**Action item:**
Beginning with the line that has "purple hammer: 2 -> 3" and ending with the line that has "yellow candle: 4 -> 5", retype the entries below exactly, except for the pictures.

**Information given:**

———

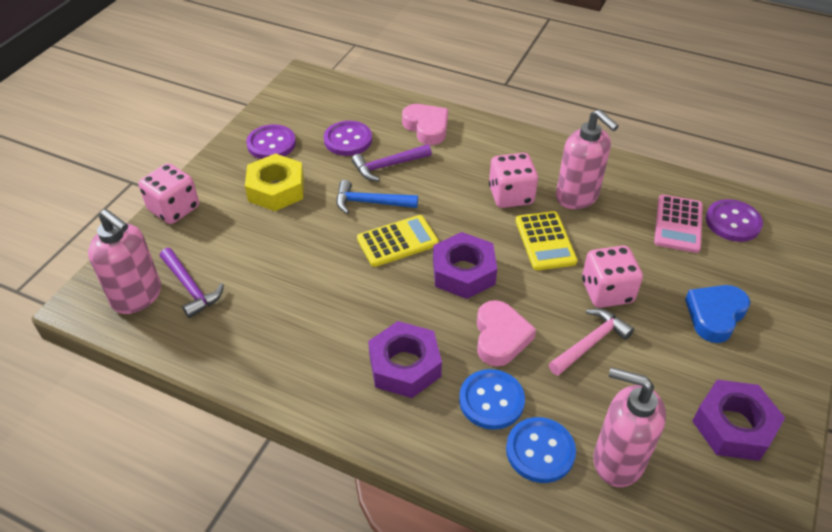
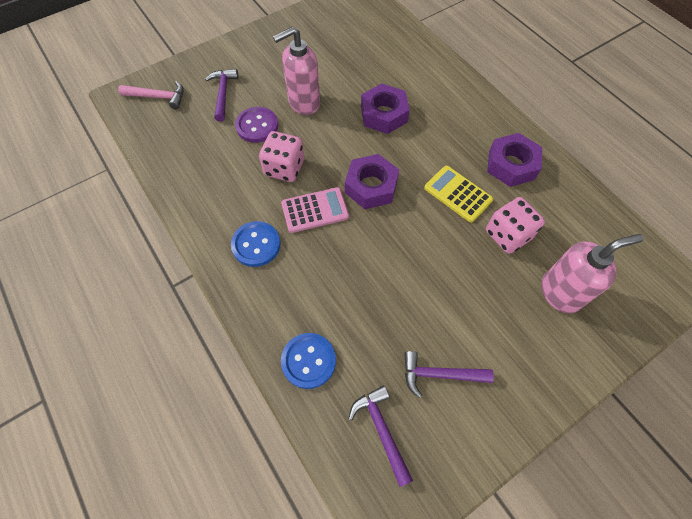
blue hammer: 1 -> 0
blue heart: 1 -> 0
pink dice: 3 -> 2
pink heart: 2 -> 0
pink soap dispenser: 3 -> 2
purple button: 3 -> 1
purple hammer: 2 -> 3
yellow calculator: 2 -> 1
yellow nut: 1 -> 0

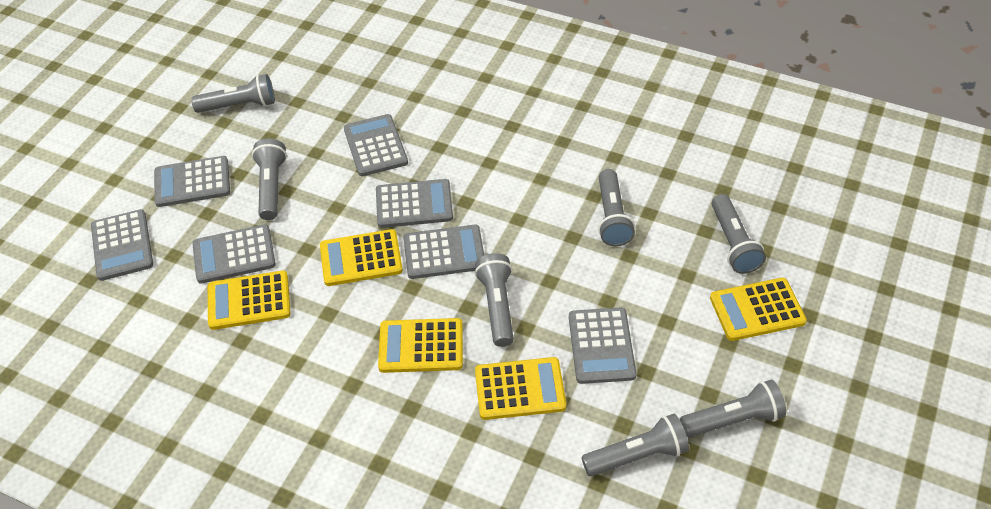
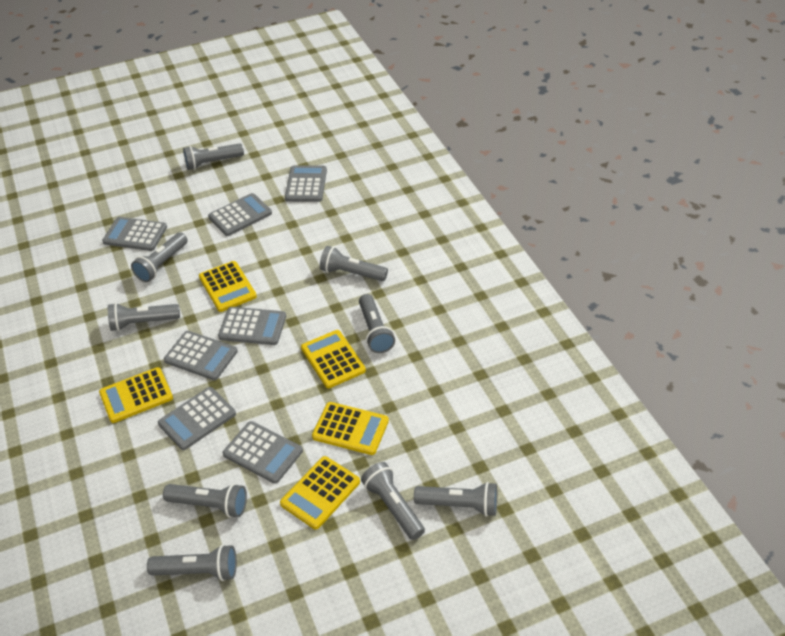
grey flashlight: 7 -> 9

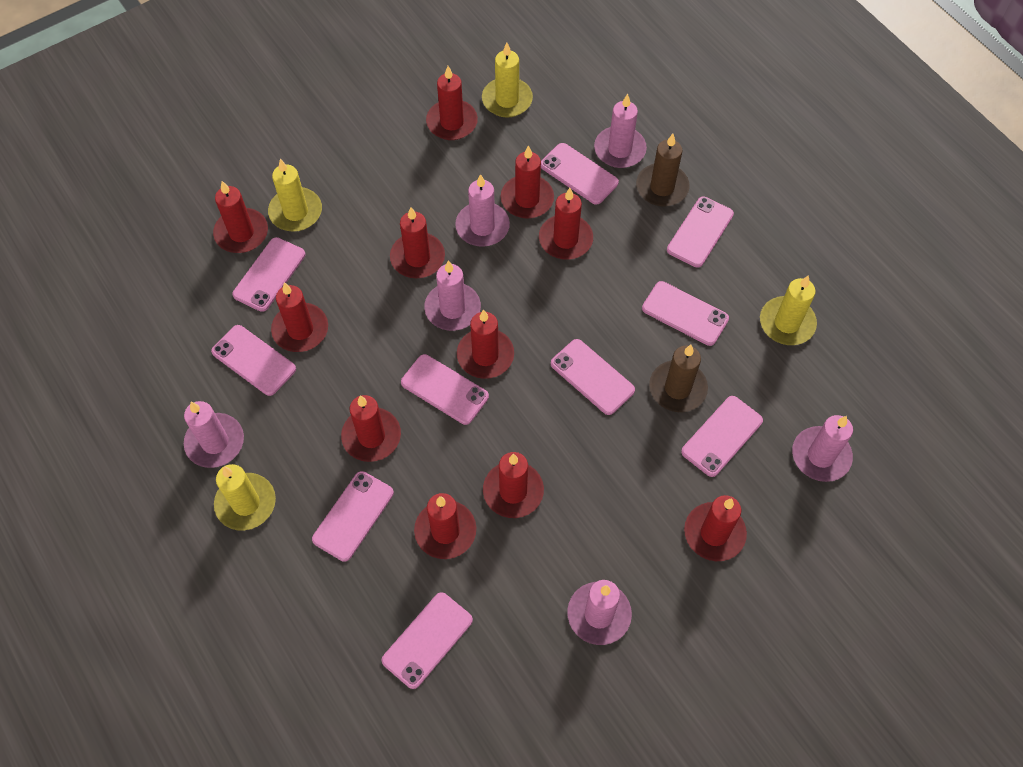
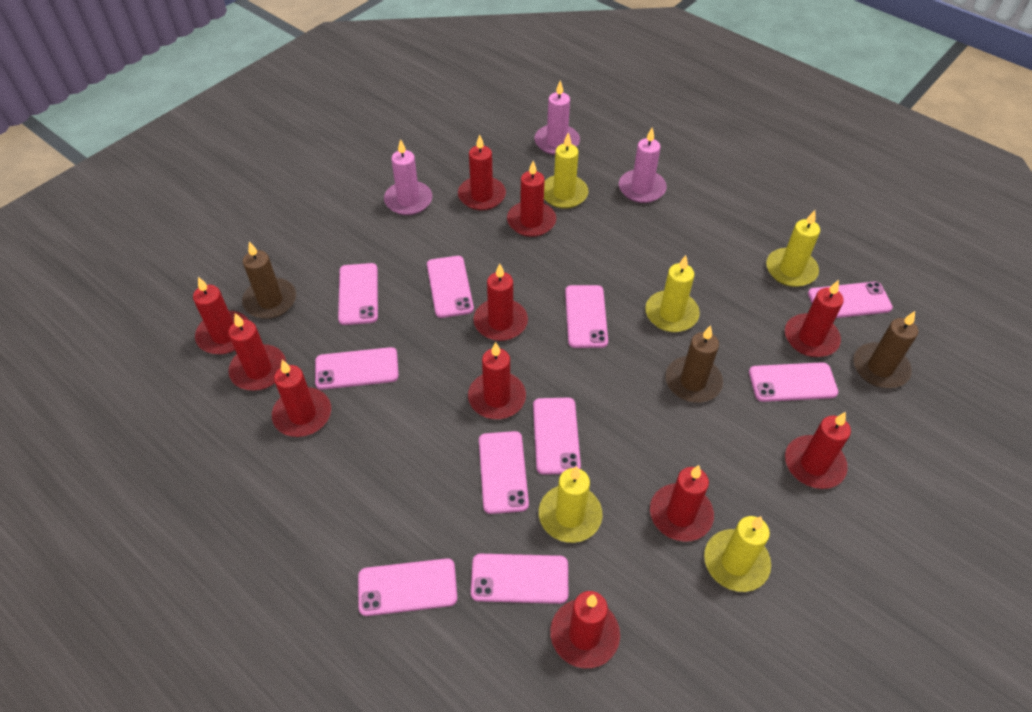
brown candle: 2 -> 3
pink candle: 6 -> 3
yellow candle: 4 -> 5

———

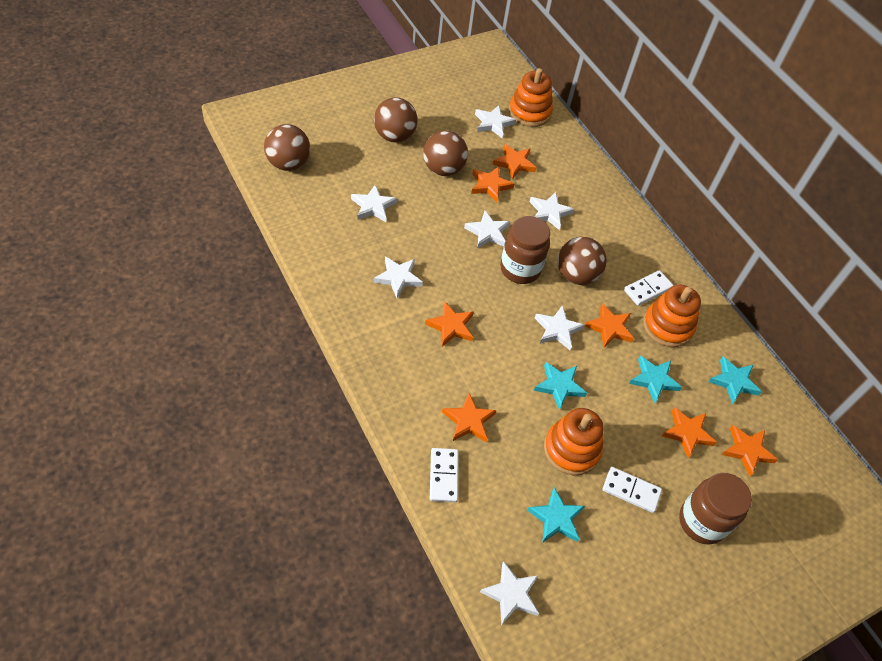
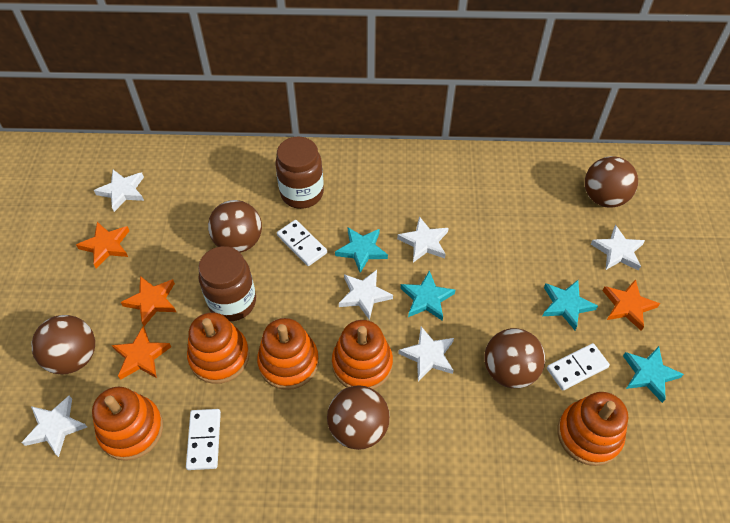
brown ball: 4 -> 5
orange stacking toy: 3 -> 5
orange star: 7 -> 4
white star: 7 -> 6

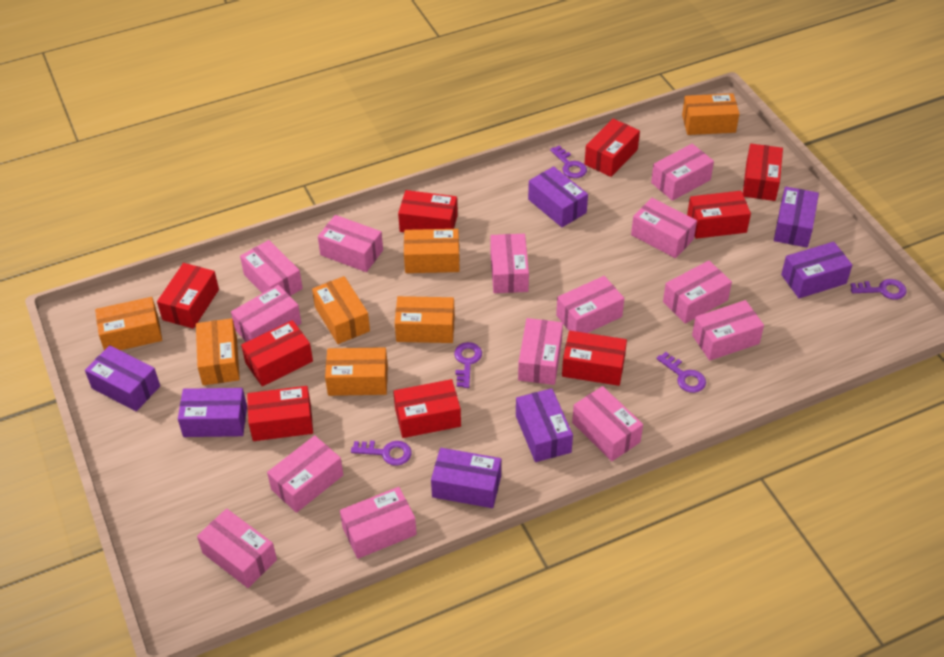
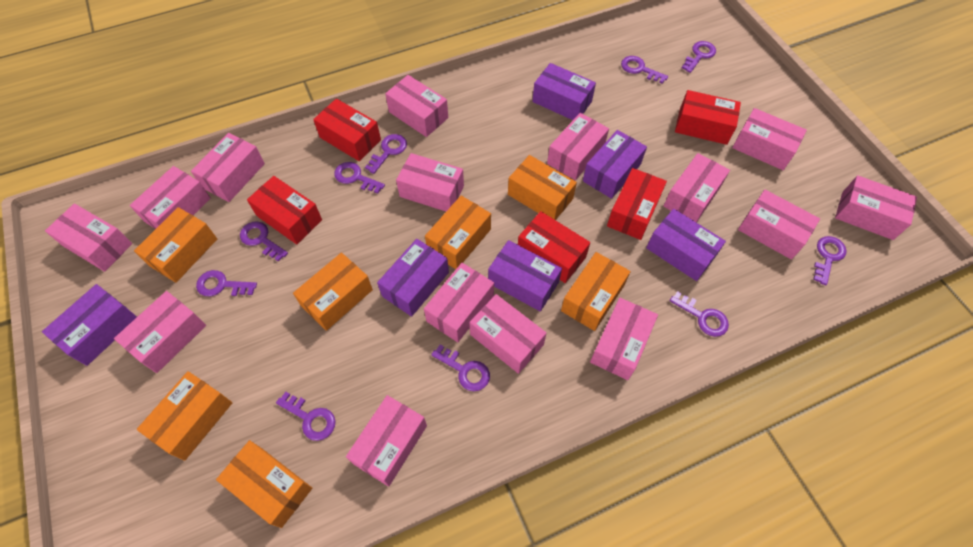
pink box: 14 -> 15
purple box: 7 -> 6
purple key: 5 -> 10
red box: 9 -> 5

———

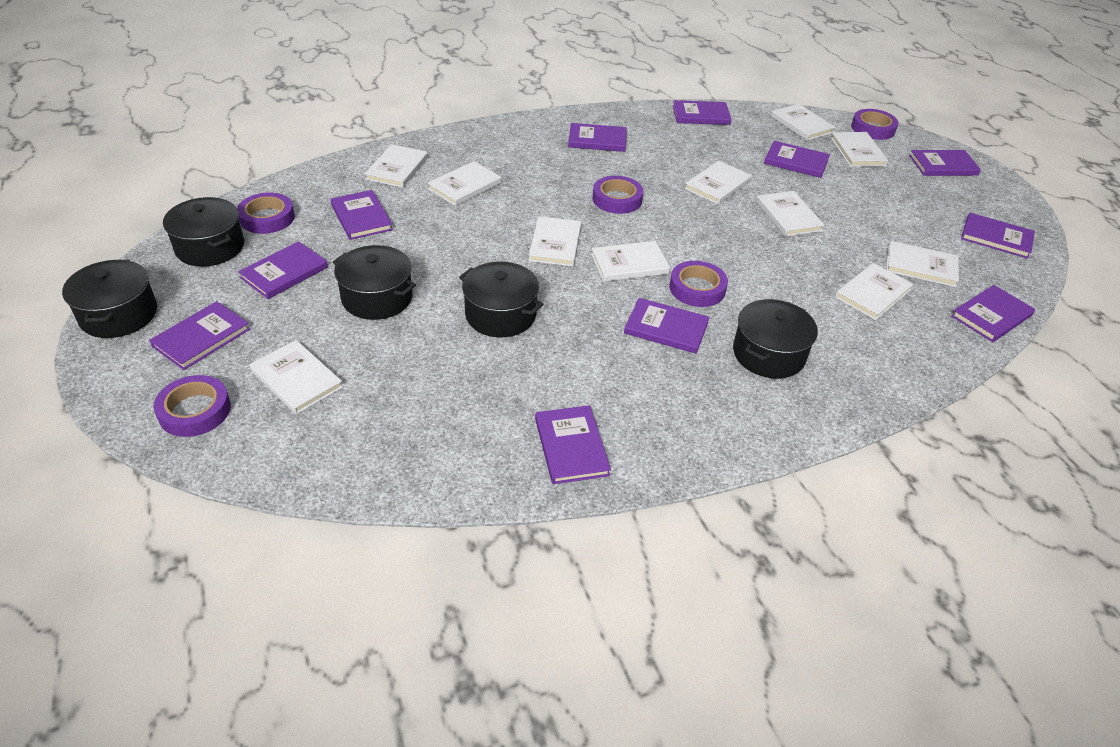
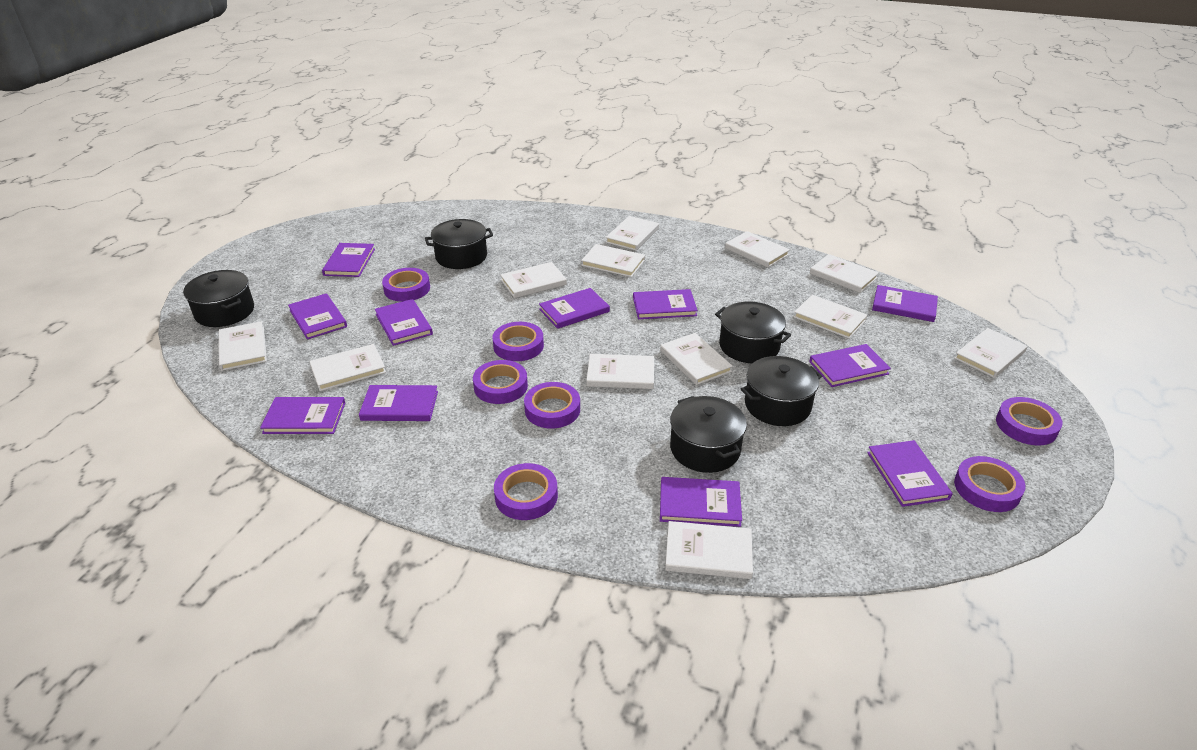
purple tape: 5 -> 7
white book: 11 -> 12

———

**Written answer:**
purple hammer: 2 -> 3
yellow calculator: 2 -> 1
yellow nut: 1 -> 0

grey flashlight: 7 -> 9

brown candle: 2 -> 3
pink candle: 6 -> 3
yellow candle: 4 -> 5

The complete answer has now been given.